Try it — Any pictures in the records below must be left out when you repeat the lines from the line containing "R102: 7.5k (GND, SENSE) -> none" through the line containing "U103 pin PC4: none -> VCC" exactly.

Records supplied —
------------------------

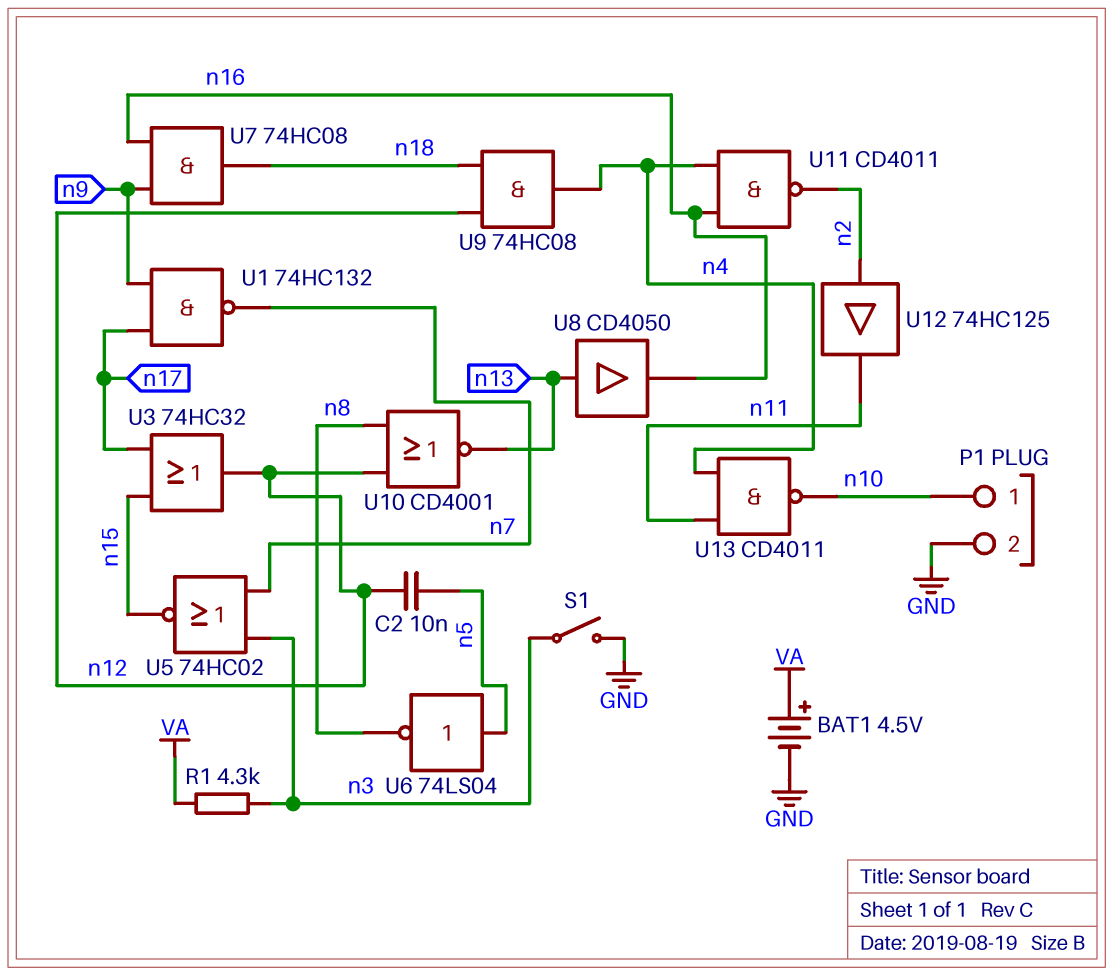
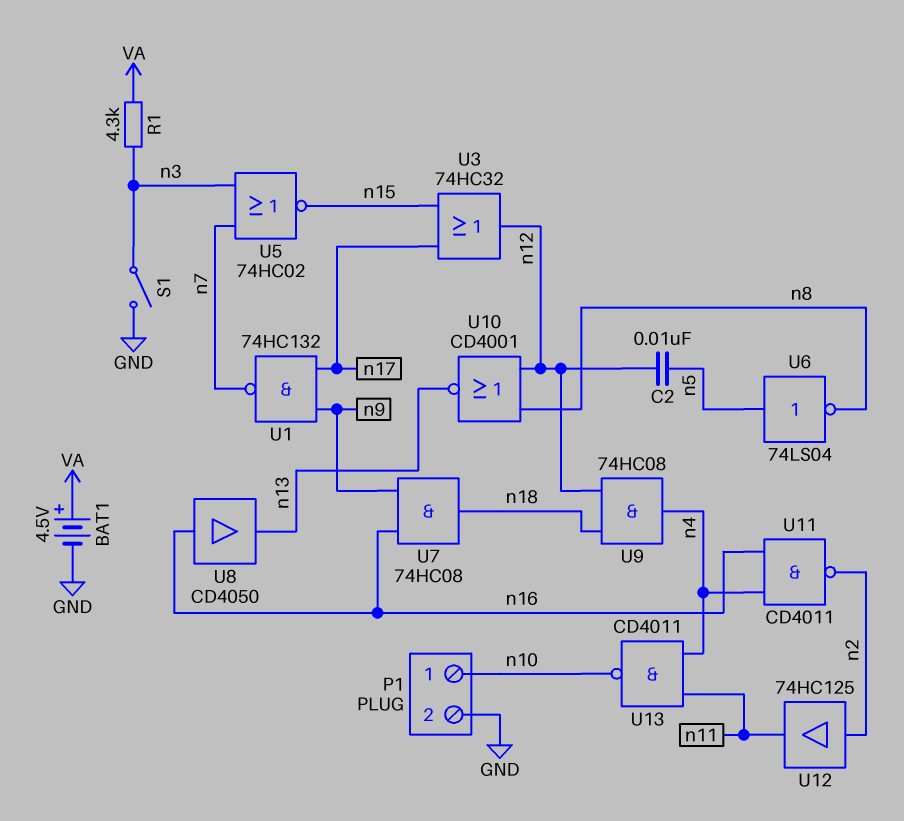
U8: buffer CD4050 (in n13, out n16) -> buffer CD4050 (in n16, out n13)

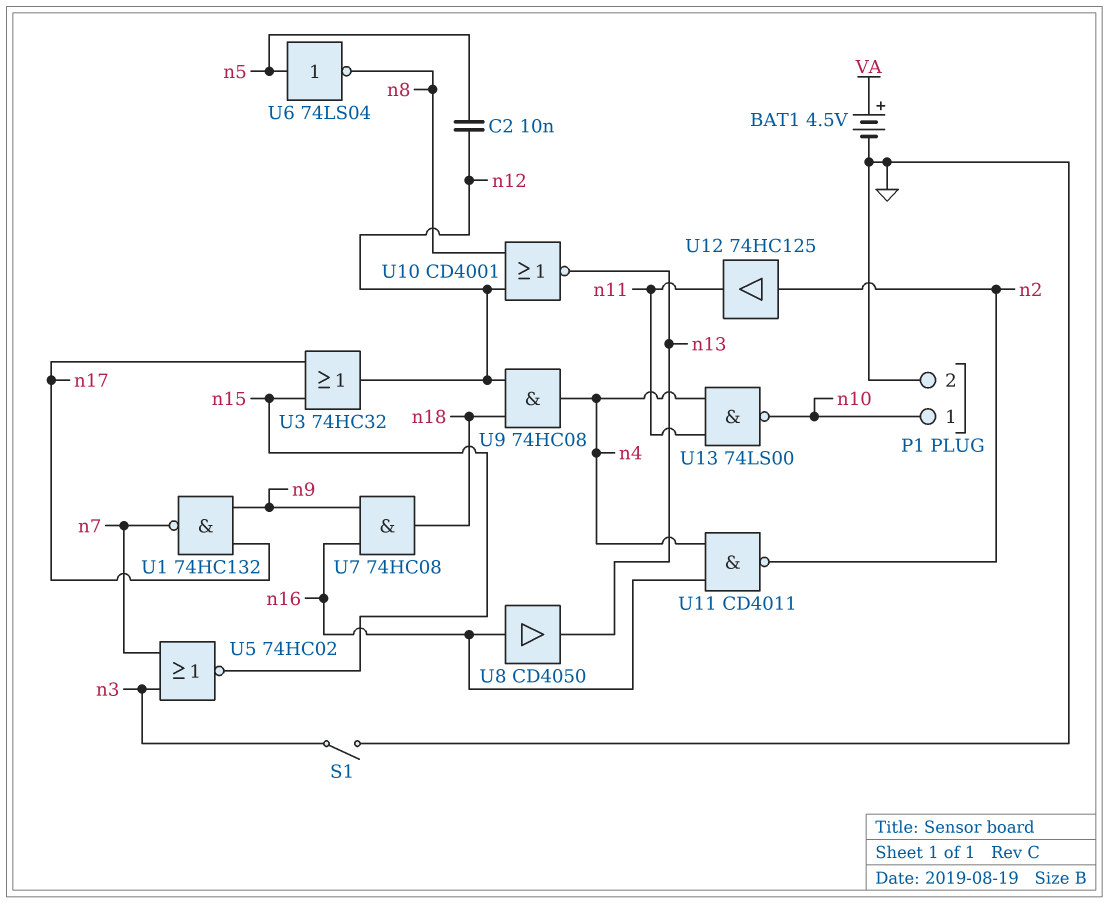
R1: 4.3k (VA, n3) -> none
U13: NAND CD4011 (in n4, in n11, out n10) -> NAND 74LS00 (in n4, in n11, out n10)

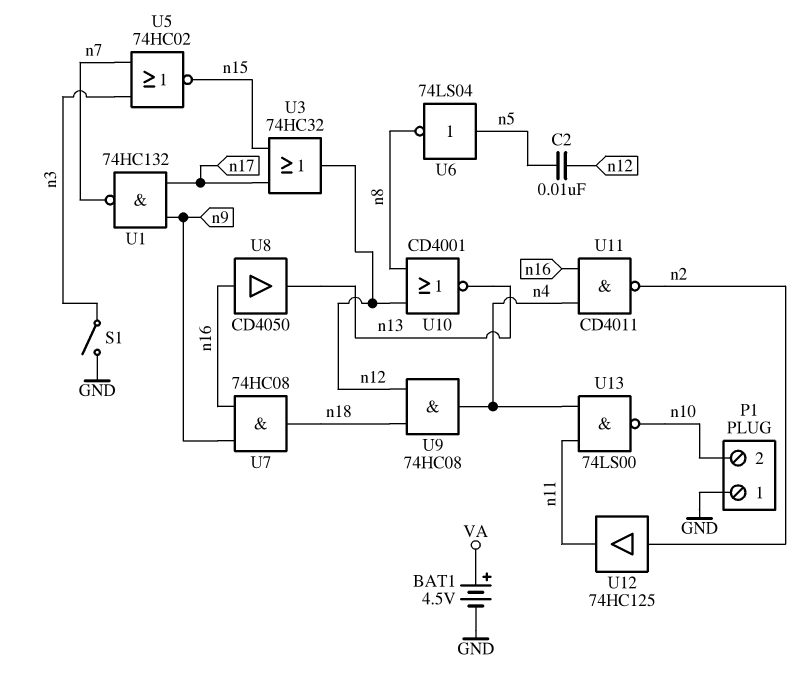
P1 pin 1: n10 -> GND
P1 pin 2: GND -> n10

------------------------

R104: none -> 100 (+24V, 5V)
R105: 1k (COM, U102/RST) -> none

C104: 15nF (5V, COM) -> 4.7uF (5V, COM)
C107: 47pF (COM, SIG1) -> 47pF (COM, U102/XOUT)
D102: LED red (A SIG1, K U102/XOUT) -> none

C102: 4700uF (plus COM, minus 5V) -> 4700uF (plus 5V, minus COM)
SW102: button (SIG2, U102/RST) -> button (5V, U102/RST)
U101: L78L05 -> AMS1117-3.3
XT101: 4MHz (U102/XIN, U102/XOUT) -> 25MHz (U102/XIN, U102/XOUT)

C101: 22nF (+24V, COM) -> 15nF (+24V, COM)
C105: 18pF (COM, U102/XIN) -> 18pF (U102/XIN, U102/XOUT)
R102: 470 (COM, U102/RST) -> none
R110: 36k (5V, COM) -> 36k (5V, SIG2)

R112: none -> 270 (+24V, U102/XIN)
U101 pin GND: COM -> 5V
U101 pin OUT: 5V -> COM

------------------------

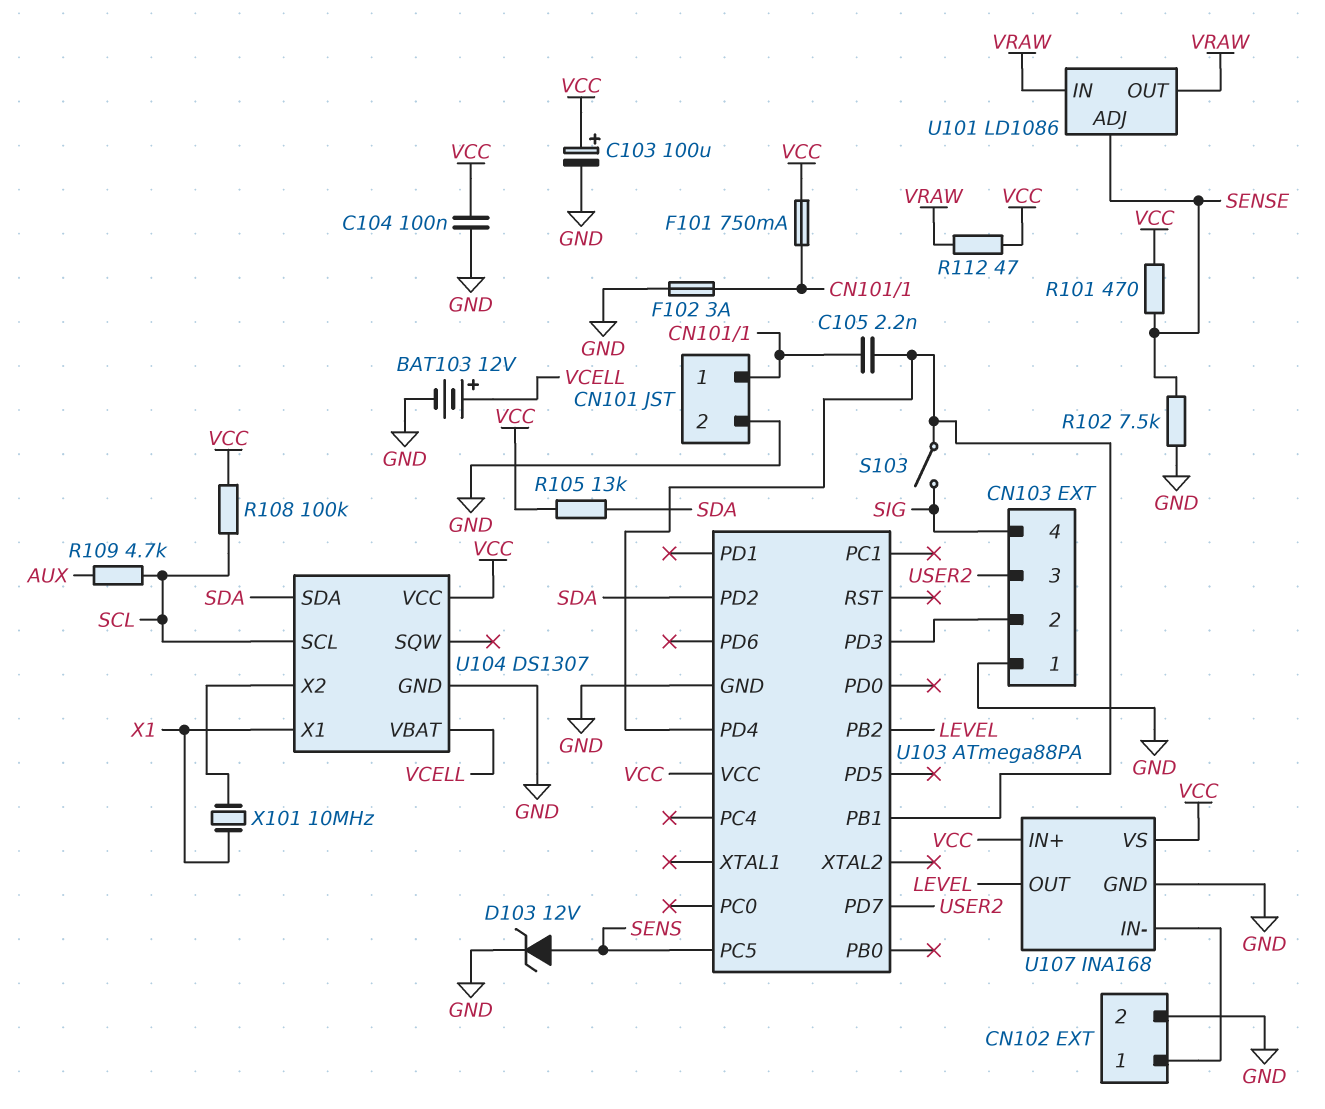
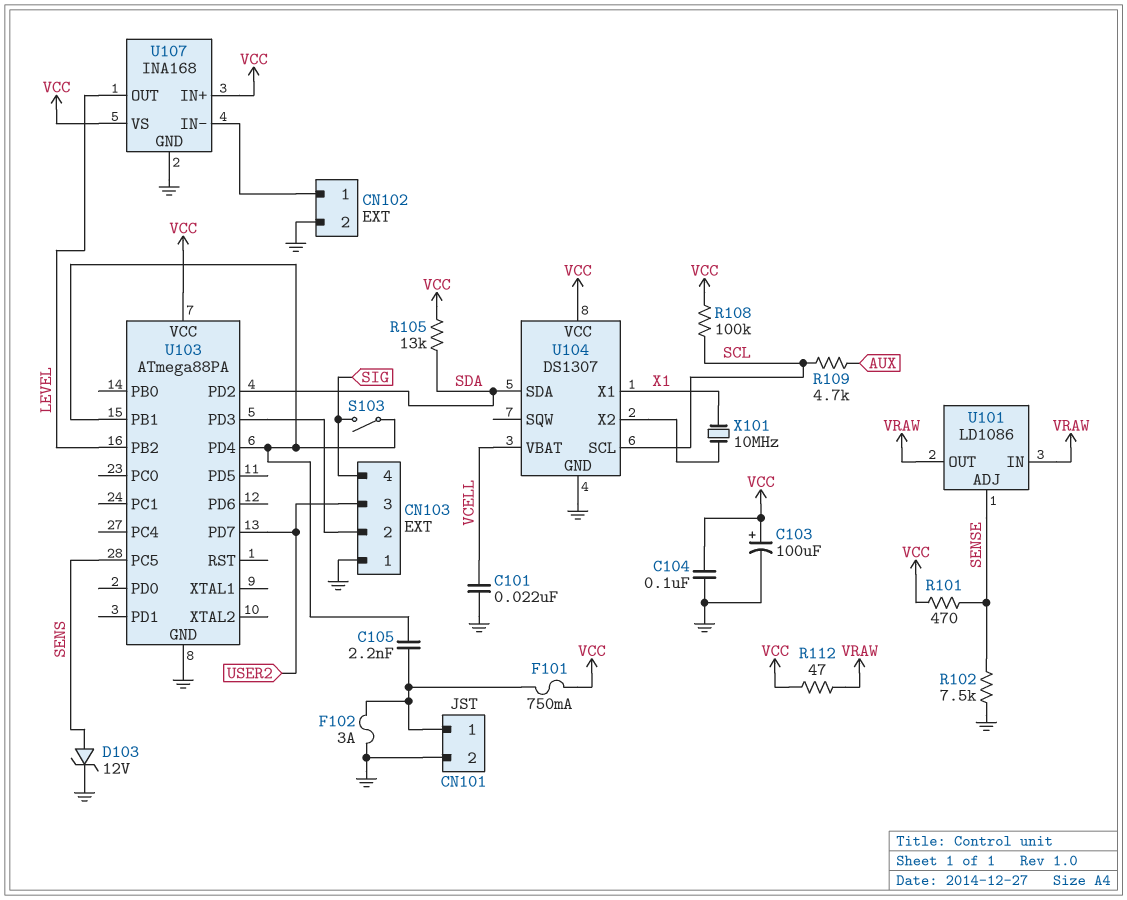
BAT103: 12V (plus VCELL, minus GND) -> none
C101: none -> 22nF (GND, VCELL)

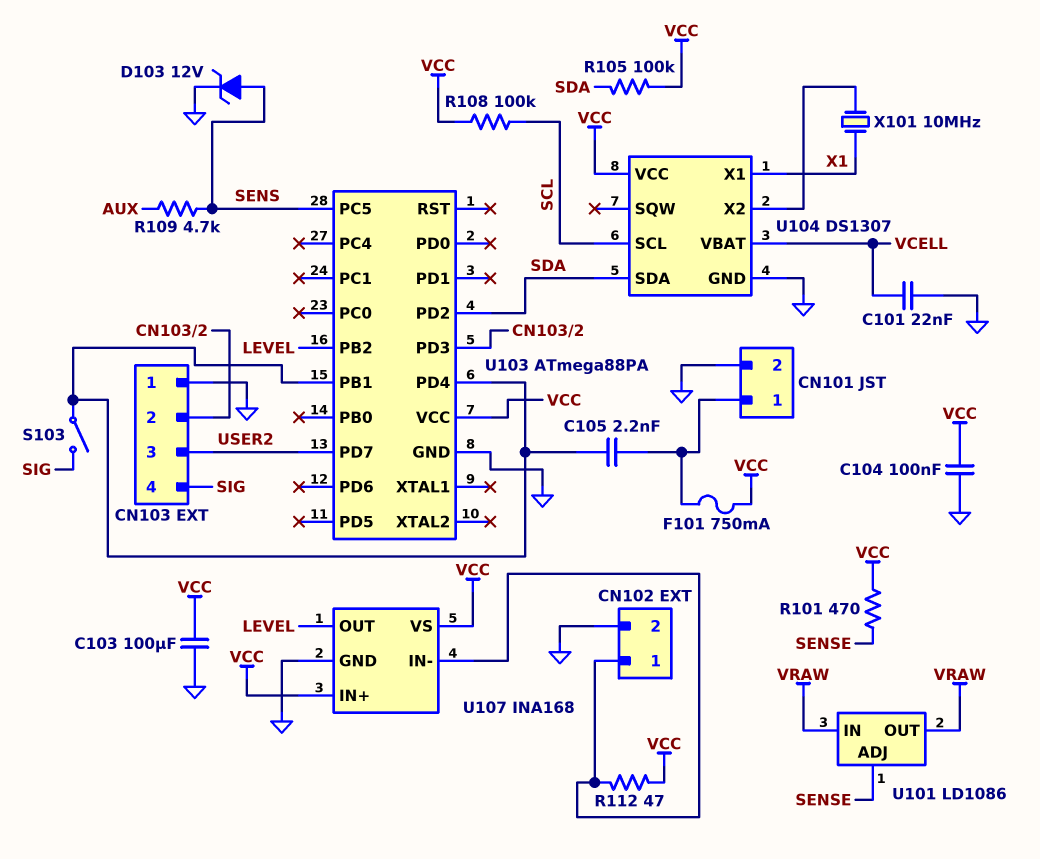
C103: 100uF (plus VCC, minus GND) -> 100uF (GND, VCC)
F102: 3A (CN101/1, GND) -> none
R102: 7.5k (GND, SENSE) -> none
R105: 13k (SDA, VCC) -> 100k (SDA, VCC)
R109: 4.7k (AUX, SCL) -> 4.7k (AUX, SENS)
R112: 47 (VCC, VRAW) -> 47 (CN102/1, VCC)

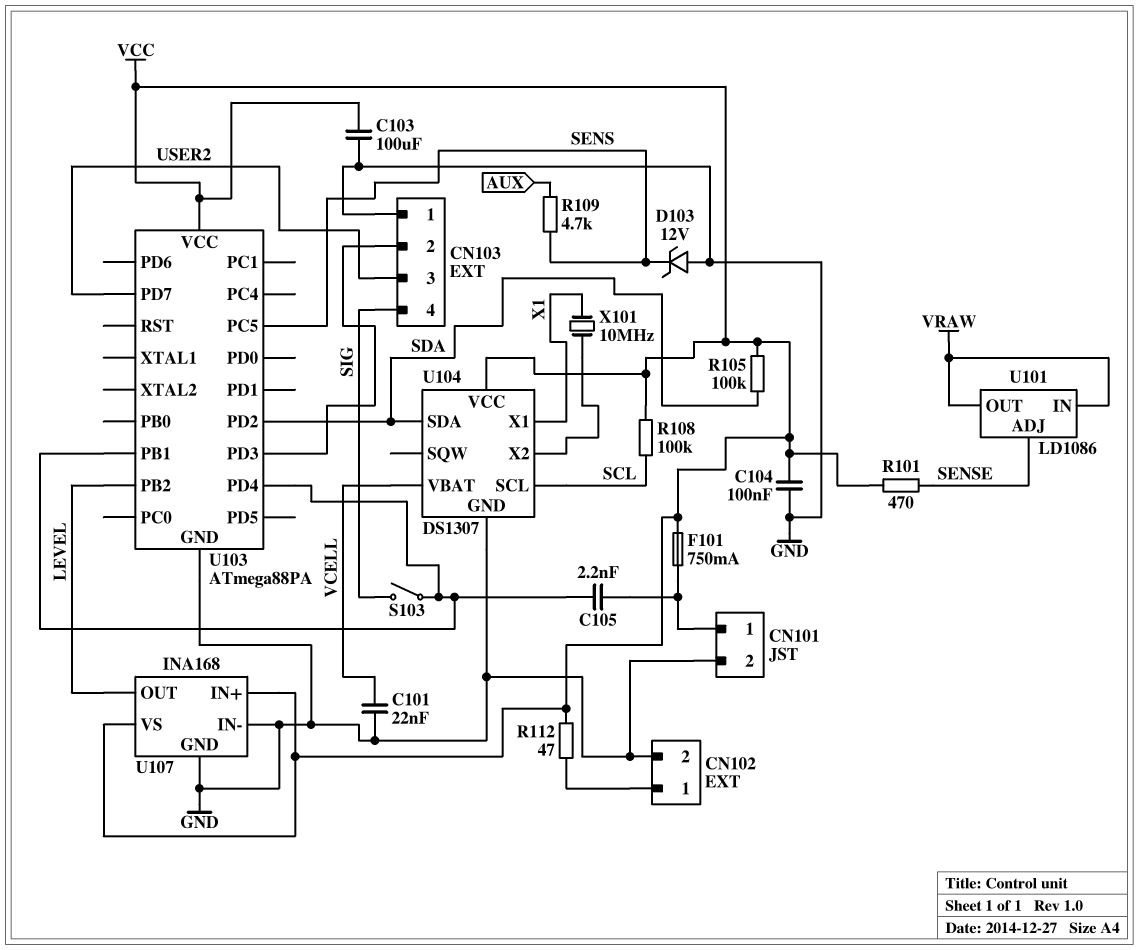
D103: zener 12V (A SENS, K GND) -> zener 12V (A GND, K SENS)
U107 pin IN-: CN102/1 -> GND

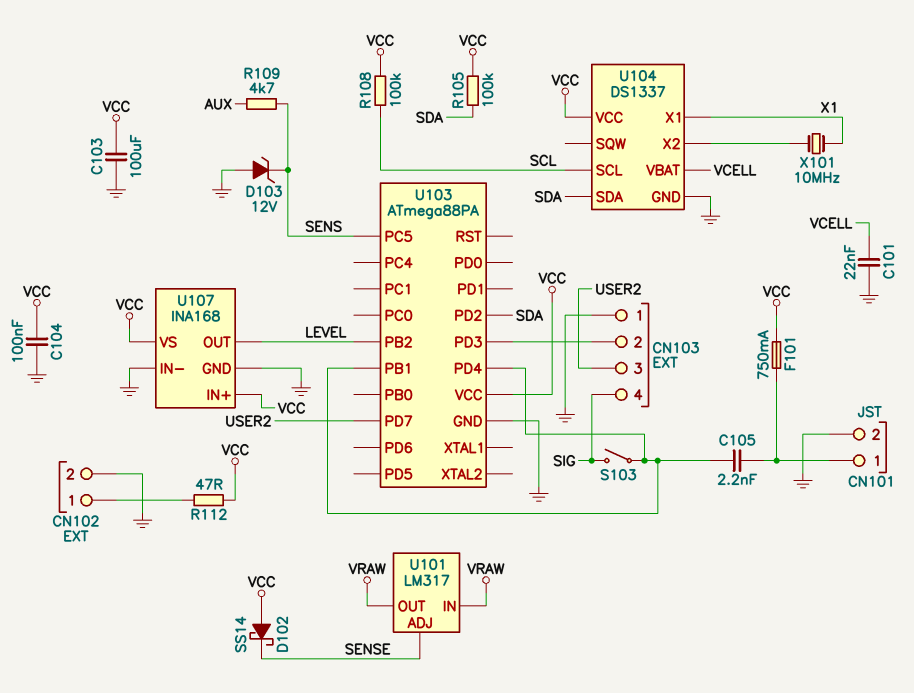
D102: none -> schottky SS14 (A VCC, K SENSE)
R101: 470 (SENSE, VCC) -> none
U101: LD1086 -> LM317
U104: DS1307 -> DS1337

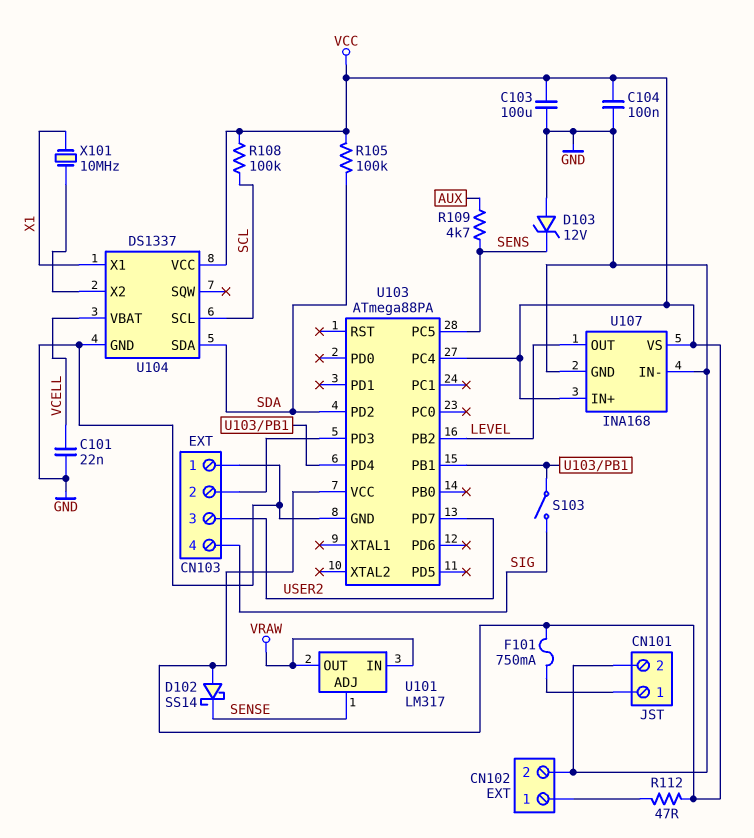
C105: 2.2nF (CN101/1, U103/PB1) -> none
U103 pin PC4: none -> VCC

------------------------

Task response —
R102: 7.5k (GND, SENSE) -> none
R105: 13k (SDA, VCC) -> 100k (SDA, VCC)
R109: 4.7k (AUX, SCL) -> 4.7k (AUX, SENS)
R112: 47 (VCC, VRAW) -> 47 (CN102/1, VCC)

D103: zener 12V (A SENS, K GND) -> zener 12V (A GND, K SENS)
U107 pin IN-: CN102/1 -> GND

D102: none -> schottky SS14 (A VCC, K SENSE)
R101: 470 (SENSE, VCC) -> none
U101: LD1086 -> LM317
U104: DS1307 -> DS1337

C105: 2.2nF (CN101/1, U103/PB1) -> none
U103 pin PC4: none -> VCC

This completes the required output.